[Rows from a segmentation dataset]
========
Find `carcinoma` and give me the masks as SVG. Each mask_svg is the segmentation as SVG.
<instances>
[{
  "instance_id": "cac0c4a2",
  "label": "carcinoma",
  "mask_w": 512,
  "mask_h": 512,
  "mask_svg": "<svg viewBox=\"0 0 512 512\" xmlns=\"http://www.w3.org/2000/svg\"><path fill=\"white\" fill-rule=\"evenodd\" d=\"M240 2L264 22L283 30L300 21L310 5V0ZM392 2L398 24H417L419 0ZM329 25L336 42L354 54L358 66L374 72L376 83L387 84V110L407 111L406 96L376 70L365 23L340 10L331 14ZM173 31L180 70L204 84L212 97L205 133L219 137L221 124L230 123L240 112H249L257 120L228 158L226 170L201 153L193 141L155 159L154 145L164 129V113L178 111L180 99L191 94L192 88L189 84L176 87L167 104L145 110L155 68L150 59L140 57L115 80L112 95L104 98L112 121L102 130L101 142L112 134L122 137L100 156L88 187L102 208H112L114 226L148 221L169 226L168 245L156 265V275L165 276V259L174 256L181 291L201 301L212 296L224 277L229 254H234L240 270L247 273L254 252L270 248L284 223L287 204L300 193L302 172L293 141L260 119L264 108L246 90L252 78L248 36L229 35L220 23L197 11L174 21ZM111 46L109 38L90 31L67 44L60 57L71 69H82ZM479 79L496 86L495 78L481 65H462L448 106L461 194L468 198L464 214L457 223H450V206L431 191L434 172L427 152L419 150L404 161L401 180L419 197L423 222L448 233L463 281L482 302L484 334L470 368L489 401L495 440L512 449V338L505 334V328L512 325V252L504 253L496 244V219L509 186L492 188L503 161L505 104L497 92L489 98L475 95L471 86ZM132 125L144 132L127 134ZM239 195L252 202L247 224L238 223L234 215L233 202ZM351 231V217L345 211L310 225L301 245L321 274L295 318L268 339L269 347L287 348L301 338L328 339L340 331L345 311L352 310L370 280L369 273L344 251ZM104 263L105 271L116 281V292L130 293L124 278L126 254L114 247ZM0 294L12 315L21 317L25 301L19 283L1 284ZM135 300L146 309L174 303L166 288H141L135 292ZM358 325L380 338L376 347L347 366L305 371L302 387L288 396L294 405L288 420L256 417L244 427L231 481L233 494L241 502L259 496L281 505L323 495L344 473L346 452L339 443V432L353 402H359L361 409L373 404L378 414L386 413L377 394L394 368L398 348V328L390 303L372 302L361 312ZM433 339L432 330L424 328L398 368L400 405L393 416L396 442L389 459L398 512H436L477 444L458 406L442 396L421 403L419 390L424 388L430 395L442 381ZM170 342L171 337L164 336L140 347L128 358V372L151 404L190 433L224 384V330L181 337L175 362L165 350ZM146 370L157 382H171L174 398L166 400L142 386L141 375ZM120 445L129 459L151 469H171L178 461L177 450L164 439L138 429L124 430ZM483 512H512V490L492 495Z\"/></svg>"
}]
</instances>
========
### PROBLEM
Gather each line from the listing above that holds "carcinoma".

### ANSWER FOR THIS EXERCISE
Find `carcinoma` and give me the masks as SVG. Each mask_svg is the segmentation as SVG.
  "label": "carcinoma",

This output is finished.